> _Before-and-after coordinate records_:
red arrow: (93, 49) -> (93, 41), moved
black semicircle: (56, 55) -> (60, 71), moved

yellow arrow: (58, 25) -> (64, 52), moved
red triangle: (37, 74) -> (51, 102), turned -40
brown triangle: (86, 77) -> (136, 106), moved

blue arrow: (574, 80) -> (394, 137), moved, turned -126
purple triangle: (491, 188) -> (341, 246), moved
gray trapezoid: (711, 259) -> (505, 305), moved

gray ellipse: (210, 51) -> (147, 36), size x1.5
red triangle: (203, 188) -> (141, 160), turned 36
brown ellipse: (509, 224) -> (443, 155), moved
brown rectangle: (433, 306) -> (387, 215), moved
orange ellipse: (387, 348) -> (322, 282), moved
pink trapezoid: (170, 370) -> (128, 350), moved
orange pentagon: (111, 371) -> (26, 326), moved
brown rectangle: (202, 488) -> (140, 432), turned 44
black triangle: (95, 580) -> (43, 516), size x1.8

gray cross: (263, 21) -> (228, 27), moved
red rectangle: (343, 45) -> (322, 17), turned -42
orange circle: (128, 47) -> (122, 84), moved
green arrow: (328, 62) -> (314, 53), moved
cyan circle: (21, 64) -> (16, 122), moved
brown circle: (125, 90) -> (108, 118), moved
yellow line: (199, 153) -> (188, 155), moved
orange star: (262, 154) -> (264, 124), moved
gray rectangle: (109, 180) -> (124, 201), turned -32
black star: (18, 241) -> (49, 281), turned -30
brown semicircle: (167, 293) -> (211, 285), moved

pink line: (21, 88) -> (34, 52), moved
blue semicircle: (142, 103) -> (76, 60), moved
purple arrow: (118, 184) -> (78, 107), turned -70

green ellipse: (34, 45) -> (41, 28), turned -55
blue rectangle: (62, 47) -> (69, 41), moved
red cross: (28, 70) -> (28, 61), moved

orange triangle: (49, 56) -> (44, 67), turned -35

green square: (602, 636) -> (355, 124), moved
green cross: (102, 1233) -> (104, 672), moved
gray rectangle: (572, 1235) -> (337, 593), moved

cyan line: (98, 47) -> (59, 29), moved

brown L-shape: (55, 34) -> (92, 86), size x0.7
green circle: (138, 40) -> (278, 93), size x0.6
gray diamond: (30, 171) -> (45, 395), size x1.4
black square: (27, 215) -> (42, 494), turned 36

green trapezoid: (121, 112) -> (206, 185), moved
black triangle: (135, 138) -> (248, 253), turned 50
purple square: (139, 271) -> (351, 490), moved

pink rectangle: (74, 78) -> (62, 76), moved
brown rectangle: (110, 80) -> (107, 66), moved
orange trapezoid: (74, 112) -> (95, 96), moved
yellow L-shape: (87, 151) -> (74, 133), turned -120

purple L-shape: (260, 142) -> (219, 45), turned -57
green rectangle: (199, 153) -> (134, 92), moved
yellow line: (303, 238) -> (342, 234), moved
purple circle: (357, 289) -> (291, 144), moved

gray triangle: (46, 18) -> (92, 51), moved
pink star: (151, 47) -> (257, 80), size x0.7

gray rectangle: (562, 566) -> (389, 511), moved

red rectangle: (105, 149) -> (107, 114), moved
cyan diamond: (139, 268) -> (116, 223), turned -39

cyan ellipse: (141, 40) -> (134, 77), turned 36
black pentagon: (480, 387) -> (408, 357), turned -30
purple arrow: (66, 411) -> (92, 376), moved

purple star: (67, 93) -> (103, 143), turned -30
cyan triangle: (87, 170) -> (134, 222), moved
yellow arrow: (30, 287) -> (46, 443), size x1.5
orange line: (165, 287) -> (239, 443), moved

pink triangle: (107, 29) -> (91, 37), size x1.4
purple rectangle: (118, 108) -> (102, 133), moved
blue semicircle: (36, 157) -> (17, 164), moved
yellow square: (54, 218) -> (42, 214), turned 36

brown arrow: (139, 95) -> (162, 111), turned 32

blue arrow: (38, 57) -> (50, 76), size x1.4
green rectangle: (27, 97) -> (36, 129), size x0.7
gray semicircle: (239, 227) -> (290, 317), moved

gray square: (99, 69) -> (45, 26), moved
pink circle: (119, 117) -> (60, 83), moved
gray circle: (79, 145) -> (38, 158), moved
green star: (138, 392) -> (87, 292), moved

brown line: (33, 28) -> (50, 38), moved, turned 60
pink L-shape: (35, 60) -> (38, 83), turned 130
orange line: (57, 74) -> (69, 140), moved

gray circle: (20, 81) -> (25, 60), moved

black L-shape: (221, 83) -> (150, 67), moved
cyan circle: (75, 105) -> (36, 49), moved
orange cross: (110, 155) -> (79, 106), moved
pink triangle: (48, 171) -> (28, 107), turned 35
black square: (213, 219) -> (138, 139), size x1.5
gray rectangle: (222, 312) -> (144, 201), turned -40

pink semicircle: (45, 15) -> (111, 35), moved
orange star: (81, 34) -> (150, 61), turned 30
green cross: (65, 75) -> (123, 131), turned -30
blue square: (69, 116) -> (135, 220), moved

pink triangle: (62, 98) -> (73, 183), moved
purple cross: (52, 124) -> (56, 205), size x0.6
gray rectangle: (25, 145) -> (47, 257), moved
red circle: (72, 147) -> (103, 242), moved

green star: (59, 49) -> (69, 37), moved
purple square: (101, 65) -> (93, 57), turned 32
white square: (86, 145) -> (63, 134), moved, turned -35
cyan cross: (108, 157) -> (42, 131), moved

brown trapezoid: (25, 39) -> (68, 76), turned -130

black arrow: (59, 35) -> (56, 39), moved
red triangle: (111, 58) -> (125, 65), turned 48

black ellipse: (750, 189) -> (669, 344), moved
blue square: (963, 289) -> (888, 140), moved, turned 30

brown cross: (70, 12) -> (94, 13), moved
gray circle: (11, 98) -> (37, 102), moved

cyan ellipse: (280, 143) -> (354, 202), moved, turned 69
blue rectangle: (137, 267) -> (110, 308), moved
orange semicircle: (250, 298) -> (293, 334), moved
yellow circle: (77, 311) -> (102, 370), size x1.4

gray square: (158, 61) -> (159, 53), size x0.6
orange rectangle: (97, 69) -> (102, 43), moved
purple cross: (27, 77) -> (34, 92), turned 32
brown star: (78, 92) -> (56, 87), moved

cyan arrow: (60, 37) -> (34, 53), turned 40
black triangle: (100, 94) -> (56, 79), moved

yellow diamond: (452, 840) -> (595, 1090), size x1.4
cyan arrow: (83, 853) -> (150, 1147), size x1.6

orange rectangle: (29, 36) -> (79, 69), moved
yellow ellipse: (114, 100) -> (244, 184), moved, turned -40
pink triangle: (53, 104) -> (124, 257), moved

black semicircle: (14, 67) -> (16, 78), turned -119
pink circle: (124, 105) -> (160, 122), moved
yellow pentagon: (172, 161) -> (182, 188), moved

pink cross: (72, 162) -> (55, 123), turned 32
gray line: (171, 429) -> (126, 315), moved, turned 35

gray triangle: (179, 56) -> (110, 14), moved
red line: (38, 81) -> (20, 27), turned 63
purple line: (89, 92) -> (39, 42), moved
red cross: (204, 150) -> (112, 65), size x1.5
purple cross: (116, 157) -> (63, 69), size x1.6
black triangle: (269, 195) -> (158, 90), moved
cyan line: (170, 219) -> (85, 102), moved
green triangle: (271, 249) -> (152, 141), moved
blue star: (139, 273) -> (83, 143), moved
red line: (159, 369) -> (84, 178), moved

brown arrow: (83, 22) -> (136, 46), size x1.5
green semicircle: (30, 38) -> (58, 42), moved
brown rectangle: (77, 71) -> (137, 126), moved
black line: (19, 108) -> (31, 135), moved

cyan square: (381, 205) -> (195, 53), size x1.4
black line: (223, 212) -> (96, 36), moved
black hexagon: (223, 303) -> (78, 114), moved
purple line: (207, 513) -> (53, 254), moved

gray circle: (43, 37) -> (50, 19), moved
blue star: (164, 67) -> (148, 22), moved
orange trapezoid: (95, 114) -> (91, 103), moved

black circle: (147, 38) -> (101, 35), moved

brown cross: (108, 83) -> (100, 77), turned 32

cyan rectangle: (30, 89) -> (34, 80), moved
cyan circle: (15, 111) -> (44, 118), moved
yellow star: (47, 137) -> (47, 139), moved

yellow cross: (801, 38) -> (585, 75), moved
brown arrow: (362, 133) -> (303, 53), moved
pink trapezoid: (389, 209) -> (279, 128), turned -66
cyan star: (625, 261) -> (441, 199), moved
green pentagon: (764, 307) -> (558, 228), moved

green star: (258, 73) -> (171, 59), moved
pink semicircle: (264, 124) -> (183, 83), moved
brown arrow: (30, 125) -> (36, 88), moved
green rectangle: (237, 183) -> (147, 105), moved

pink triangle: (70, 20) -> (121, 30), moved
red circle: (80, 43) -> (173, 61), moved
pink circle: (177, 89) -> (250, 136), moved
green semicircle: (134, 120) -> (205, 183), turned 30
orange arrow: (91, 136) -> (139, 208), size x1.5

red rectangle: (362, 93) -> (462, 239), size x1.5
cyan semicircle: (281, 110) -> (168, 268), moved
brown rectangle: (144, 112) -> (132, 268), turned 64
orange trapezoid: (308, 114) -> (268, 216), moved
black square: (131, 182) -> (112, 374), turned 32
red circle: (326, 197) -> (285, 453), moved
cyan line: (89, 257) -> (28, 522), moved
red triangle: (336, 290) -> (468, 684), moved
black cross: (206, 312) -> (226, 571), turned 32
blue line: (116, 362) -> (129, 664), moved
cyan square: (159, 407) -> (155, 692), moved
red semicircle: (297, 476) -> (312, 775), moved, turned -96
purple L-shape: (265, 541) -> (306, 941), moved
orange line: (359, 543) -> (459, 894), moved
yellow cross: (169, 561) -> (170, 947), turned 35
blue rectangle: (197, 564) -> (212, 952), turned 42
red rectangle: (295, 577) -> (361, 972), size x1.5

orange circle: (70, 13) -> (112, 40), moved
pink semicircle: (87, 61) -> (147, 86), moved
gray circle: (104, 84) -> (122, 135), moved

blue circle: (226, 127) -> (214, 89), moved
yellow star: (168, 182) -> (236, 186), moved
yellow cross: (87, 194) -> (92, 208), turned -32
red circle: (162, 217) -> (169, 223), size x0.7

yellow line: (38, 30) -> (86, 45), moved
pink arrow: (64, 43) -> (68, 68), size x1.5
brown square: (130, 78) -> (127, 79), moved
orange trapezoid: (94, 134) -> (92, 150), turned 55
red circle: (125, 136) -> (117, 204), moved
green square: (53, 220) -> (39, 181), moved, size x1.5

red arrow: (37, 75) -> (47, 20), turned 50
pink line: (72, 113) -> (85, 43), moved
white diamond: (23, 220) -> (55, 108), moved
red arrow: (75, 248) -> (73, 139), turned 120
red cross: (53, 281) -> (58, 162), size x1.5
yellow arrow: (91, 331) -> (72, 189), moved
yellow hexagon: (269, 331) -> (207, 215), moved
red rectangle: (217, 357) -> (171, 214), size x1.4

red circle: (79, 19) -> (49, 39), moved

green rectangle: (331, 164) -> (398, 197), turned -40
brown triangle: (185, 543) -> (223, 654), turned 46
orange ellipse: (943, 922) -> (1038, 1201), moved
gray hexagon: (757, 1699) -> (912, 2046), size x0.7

> _What is being asked_: Give back exactly the lines from the first line of the records through the line holding "brown rectangle: (202, 488)", including both of those lines and leaving out all others.

> _Task solution_:
red arrow: (93, 49) -> (93, 41), moved
black semicircle: (56, 55) -> (60, 71), moved

yellow arrow: (58, 25) -> (64, 52), moved
red triangle: (37, 74) -> (51, 102), turned -40
brown triangle: (86, 77) -> (136, 106), moved

blue arrow: (574, 80) -> (394, 137), moved, turned -126
purple triangle: (491, 188) -> (341, 246), moved
gray trapezoid: (711, 259) -> (505, 305), moved

gray ellipse: (210, 51) -> (147, 36), size x1.5
red triangle: (203, 188) -> (141, 160), turned 36
brown ellipse: (509, 224) -> (443, 155), moved
brown rectangle: (433, 306) -> (387, 215), moved
orange ellipse: (387, 348) -> (322, 282), moved
pink trapezoid: (170, 370) -> (128, 350), moved
orange pentagon: (111, 371) -> (26, 326), moved
brown rectangle: (202, 488) -> (140, 432), turned 44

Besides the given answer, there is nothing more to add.